Material provided:
=== Section Start ===
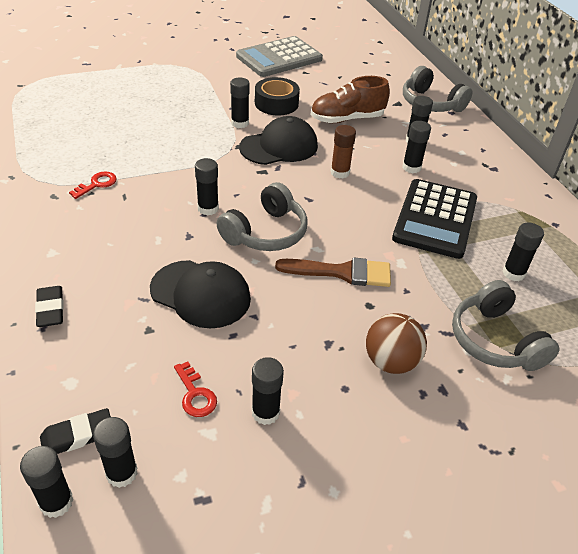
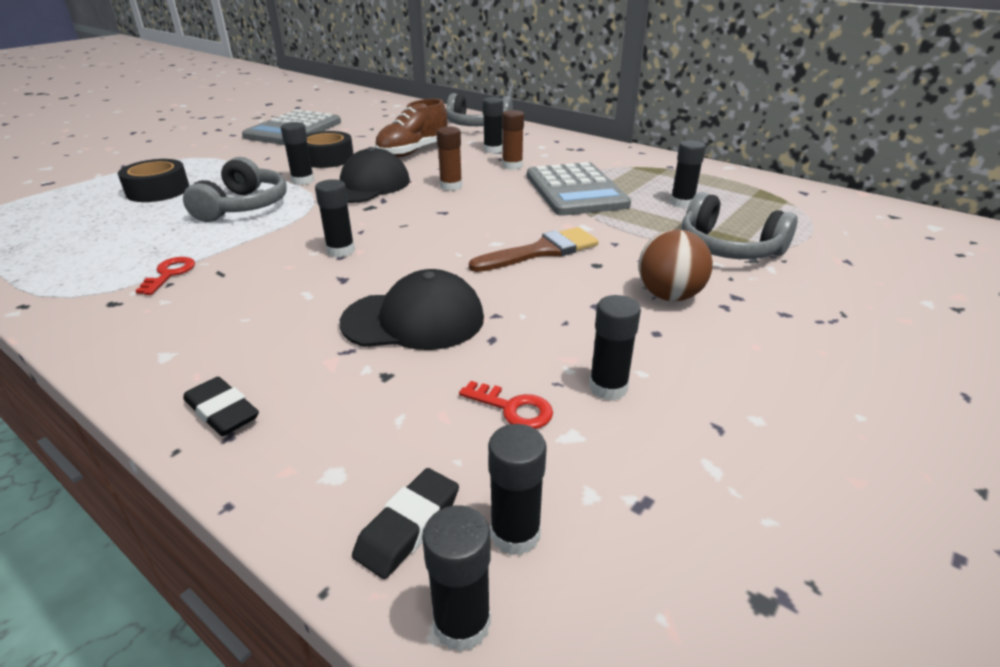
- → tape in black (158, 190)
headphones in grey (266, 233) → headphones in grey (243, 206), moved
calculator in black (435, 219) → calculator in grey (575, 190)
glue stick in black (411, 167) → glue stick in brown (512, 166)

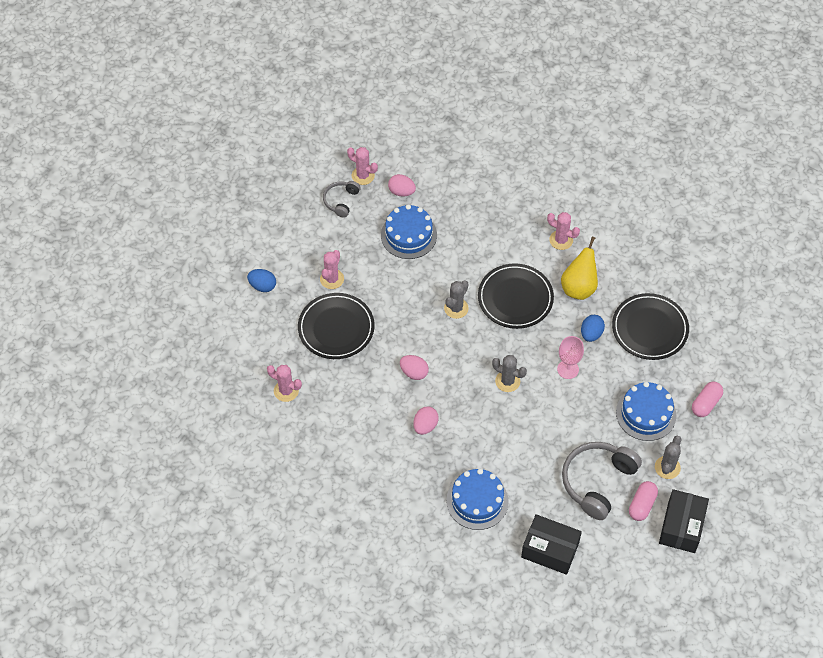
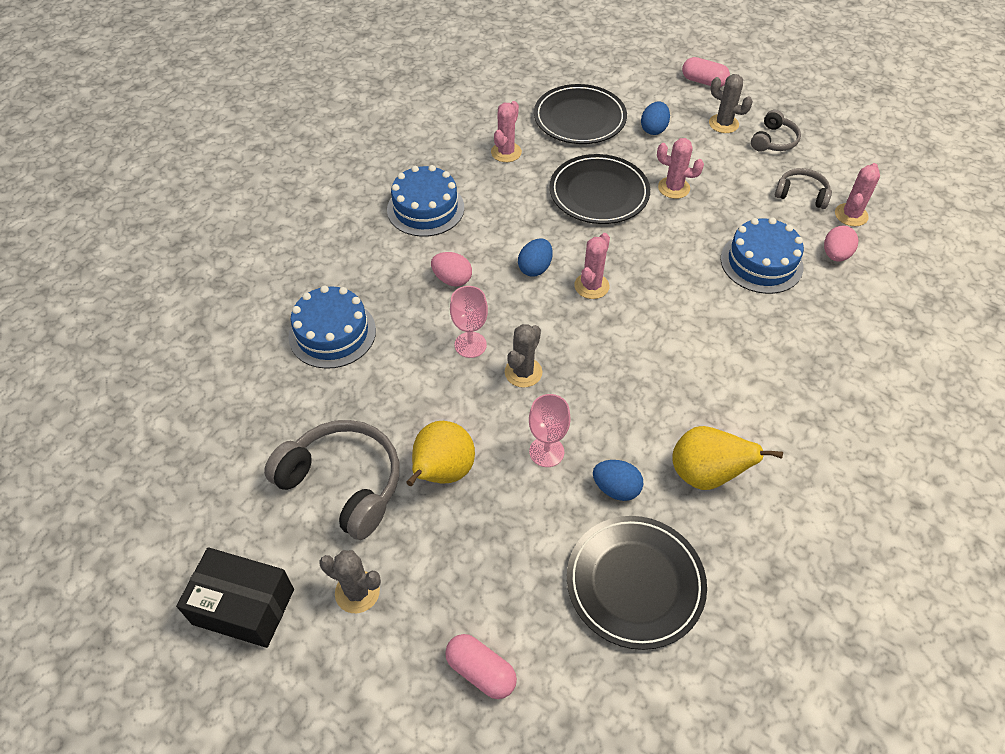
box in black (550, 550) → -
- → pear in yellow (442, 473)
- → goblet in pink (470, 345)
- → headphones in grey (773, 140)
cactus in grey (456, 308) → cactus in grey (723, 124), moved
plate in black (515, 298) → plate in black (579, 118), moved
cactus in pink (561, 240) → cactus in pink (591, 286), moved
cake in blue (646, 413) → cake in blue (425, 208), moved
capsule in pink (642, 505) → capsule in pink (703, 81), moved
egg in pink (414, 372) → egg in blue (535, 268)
=== Section End ===
=== Section Start ===
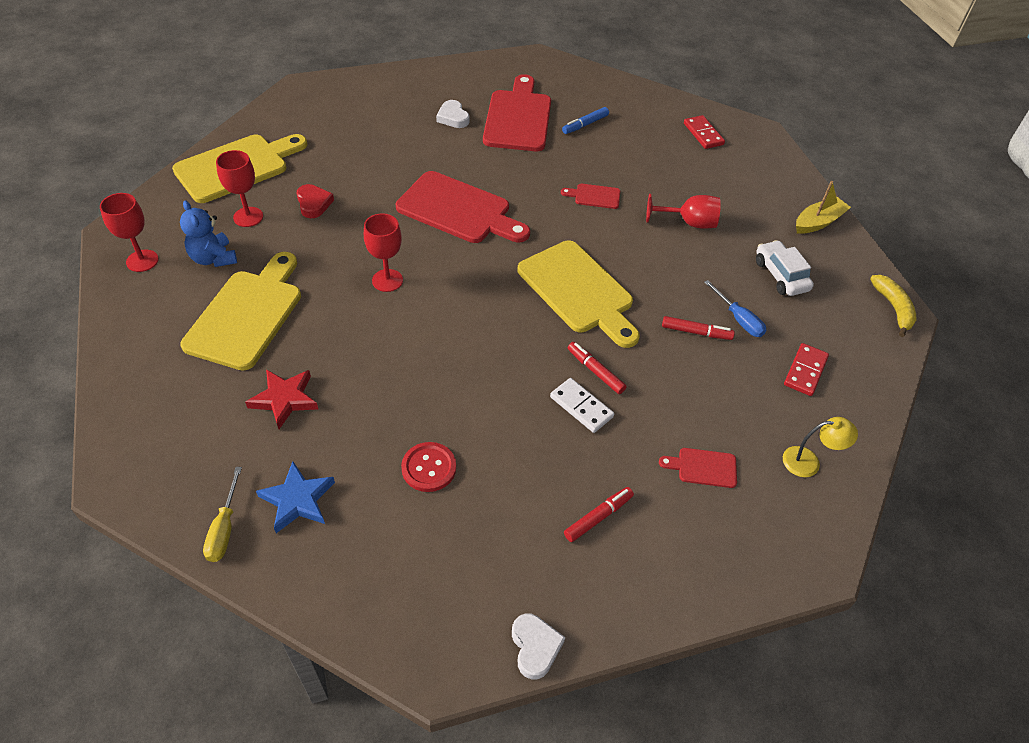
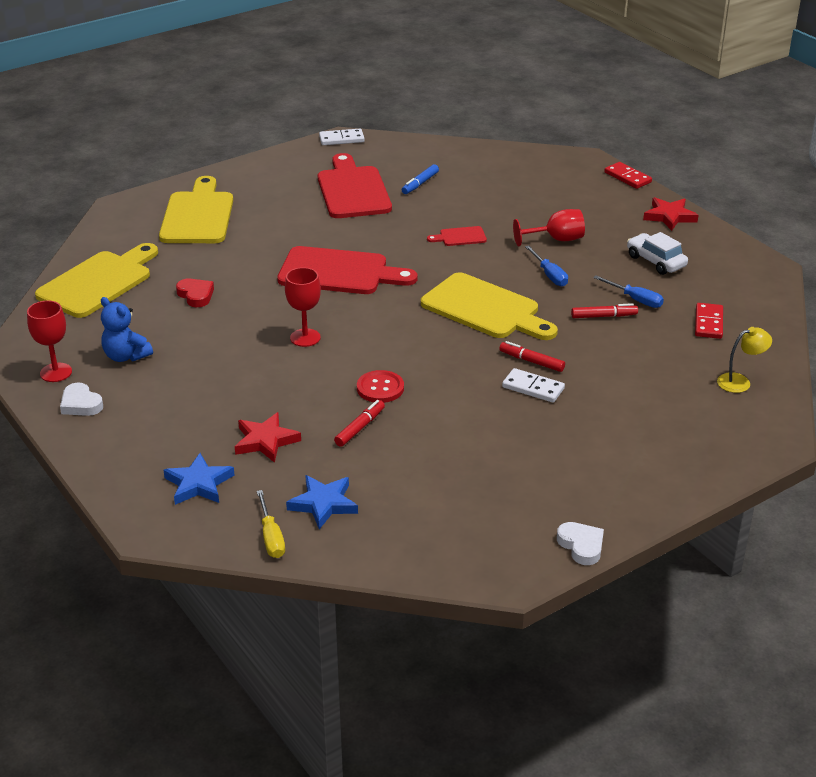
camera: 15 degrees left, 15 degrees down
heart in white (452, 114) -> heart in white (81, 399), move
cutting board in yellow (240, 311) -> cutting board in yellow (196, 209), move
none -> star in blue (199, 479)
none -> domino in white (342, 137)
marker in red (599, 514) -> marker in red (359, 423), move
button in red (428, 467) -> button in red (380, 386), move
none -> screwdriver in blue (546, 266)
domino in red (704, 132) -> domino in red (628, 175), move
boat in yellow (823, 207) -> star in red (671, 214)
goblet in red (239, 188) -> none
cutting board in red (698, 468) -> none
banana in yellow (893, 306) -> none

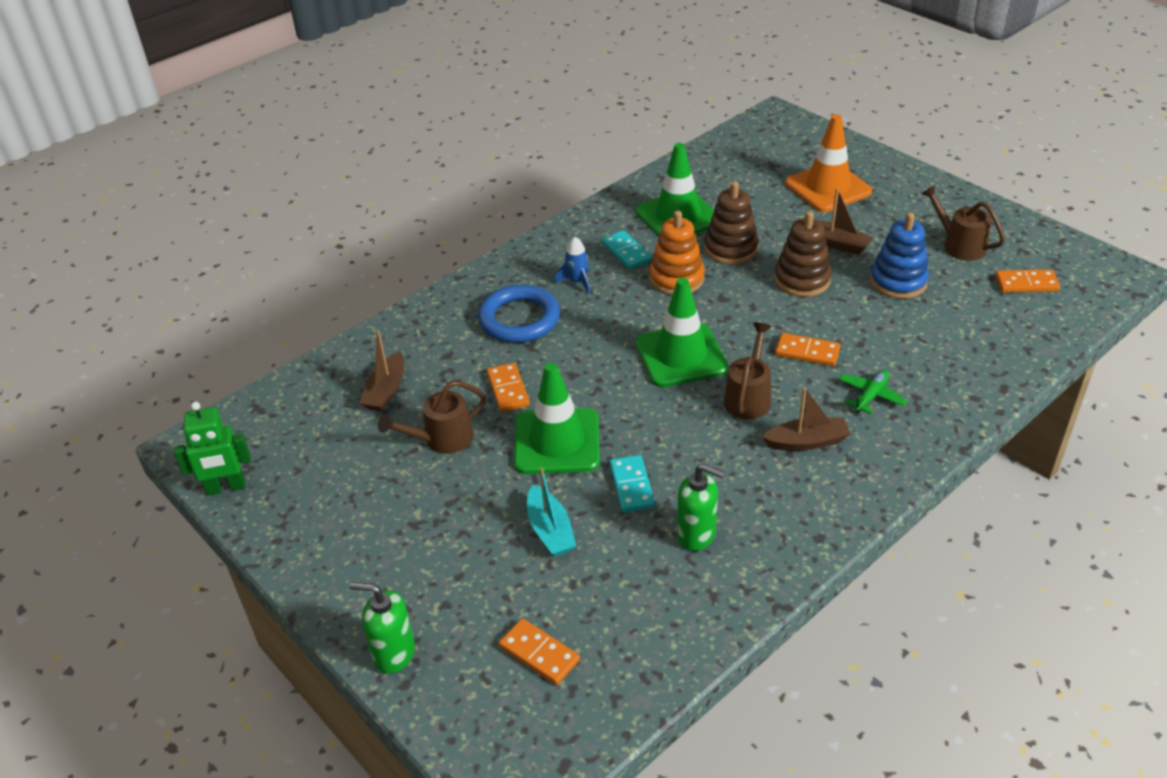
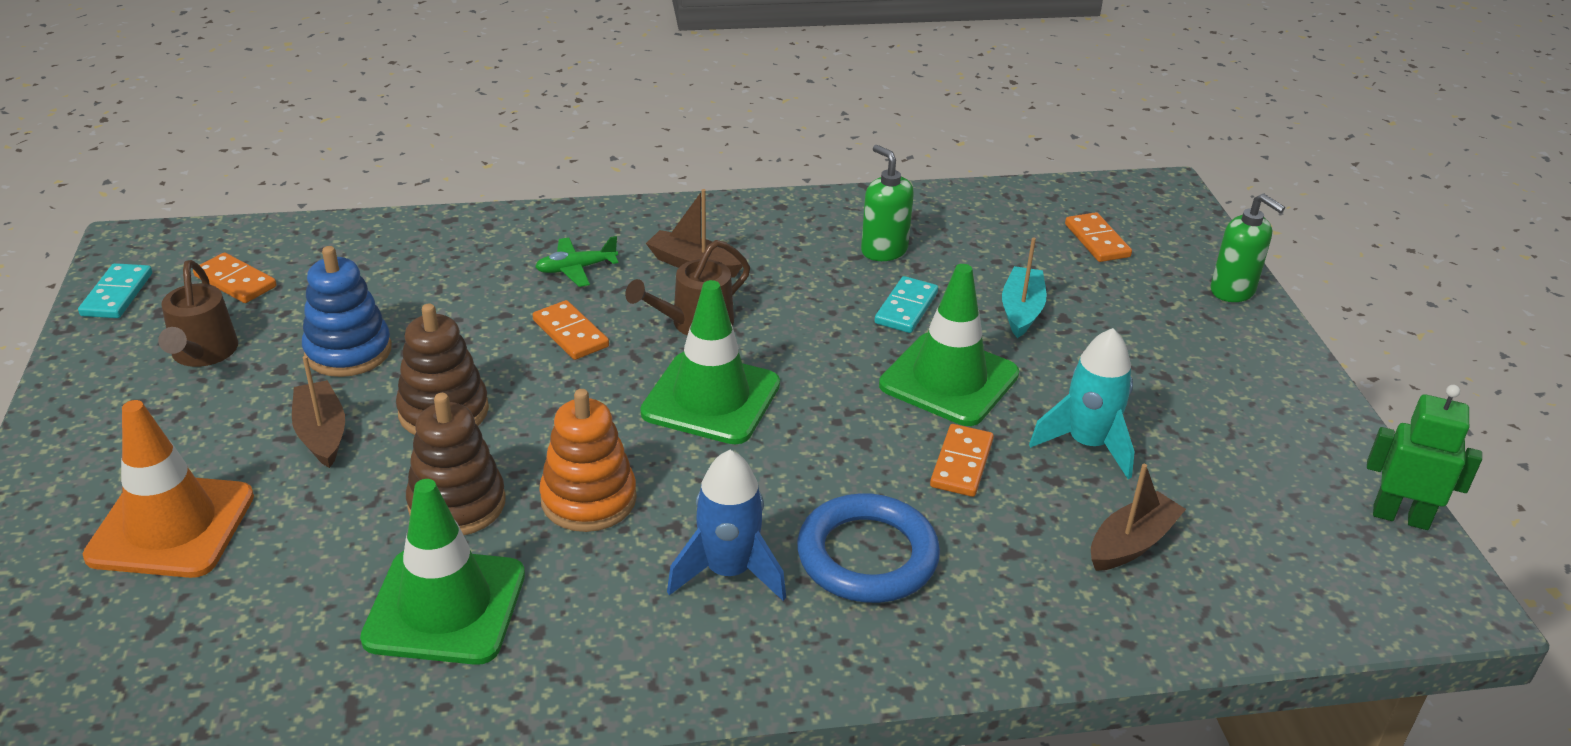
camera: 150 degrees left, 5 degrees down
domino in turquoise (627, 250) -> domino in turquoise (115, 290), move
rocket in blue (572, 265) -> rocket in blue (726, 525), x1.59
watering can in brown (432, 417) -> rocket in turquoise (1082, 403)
=== Section End ===
Goal of the exercise:
Search the data above for the word "white". Copy each line it is in.

Result of this task:
heart in white (452, 114) -> heart in white (81, 399), move
none -> domino in white (342, 137)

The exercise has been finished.